[Task directions]: I need the lines below from the one with "(525, 223) = (765, 681): orange" down to the one with "(355, 336) = (547, 389): green" reproduced exactly, both ends included, and nothing else.

(Coordinate-based change listings)
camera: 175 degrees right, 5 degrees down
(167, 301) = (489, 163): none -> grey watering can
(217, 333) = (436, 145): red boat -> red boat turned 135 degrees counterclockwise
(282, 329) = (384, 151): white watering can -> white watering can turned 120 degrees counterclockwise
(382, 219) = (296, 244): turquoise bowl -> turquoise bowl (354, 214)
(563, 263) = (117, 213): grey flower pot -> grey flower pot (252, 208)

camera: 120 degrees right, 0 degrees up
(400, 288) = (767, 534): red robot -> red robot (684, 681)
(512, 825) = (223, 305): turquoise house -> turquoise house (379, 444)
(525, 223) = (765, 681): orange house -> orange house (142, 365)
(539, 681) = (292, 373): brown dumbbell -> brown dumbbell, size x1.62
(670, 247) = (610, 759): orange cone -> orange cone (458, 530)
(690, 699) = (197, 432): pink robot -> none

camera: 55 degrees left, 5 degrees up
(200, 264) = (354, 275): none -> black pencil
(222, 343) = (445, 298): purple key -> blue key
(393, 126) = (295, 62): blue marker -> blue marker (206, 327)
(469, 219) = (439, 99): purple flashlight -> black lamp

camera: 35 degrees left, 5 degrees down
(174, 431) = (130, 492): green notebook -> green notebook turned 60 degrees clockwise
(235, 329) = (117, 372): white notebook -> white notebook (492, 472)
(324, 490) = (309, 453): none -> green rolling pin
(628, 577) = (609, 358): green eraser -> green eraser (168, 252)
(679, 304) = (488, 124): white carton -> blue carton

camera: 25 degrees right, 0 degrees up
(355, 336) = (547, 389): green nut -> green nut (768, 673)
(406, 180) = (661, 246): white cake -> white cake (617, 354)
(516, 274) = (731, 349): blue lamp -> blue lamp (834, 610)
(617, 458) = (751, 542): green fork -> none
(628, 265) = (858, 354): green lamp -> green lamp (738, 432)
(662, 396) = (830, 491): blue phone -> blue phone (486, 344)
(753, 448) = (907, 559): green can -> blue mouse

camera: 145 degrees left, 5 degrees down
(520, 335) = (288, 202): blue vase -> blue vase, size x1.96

[Expected answer]:
(525, 223) = (765, 681): orange house -> orange house (142, 365)
(539, 681) = (292, 373): brown dumbbell -> brown dumbbell, size x1.62
(670, 247) = (610, 759): orange cone -> orange cone (458, 530)
(690, 699) = (197, 432): pink robot -> none

camera: 55 degrees left, 5 degrees up
(200, 264) = (354, 275): none -> black pencil
(222, 343) = (445, 298): purple key -> blue key
(393, 126) = (295, 62): blue marker -> blue marker (206, 327)
(469, 219) = (439, 99): purple flashlight -> black lamp

camera: 35 degrees left, 5 degrees down
(174, 431) = (130, 492): green notebook -> green notebook turned 60 degrees clockwise
(235, 329) = (117, 372): white notebook -> white notebook (492, 472)
(324, 490) = (309, 453): none -> green rolling pin
(628, 577) = (609, 358): green eraser -> green eraser (168, 252)
(679, 304) = (488, 124): white carton -> blue carton

camera: 25 degrees right, 0 degrees up
(355, 336) = (547, 389): green nut -> green nut (768, 673)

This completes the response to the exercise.